[Data section Boundary: Start]

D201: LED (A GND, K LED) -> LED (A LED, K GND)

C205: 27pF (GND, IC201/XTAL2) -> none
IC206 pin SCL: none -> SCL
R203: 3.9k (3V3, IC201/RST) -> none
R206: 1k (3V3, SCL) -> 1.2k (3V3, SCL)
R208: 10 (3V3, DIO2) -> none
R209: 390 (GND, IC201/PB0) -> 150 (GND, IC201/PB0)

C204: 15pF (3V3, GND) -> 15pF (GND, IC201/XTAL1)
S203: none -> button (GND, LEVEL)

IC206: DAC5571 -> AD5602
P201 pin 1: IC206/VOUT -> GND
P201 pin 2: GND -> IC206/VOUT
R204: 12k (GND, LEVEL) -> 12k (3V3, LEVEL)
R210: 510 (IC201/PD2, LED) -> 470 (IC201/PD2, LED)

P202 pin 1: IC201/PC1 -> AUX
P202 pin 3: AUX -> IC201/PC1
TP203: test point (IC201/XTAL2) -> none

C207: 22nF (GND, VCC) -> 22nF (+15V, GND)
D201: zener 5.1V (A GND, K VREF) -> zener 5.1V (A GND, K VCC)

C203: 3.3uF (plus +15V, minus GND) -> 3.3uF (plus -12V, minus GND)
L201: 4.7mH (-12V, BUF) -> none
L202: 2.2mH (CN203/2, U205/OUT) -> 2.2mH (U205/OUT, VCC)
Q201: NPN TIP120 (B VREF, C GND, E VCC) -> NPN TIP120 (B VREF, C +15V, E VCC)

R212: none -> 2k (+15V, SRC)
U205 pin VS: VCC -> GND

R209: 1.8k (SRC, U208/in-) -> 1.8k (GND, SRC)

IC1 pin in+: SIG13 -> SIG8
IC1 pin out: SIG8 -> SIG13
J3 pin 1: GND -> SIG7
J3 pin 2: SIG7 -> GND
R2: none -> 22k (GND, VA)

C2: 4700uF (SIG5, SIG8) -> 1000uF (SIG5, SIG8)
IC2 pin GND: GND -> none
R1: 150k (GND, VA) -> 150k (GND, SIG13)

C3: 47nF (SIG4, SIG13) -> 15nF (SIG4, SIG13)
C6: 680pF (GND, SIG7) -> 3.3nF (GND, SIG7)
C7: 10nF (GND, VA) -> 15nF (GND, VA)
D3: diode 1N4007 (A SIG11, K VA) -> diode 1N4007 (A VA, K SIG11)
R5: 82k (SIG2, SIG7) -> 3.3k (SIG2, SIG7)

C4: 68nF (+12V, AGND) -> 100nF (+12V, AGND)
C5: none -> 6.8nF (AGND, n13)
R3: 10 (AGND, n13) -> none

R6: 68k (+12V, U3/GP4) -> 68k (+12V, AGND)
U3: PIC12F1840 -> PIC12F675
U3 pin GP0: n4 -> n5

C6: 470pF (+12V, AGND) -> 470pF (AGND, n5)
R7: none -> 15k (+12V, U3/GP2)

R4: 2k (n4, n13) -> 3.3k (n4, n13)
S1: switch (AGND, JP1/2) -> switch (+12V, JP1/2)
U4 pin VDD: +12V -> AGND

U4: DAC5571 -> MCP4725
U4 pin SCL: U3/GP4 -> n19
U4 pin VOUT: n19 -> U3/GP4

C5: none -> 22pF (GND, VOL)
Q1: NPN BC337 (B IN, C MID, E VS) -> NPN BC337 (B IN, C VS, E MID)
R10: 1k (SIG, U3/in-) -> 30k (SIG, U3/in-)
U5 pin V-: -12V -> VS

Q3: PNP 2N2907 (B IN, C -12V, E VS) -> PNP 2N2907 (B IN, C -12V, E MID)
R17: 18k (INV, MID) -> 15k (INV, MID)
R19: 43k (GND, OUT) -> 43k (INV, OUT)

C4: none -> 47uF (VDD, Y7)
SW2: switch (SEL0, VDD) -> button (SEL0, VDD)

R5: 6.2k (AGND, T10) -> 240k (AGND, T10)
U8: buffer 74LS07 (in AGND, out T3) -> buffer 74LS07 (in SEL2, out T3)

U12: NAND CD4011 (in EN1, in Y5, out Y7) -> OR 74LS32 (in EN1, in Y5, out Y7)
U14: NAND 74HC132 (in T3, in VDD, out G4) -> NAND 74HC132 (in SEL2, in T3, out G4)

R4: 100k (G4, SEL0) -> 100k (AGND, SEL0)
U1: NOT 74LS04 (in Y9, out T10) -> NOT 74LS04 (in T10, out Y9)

[Data section Boundary: End]

**Work task**
From the records above, tally every line that includes the word "button" and reply with the total by itself.

**Answer for this exercise**
2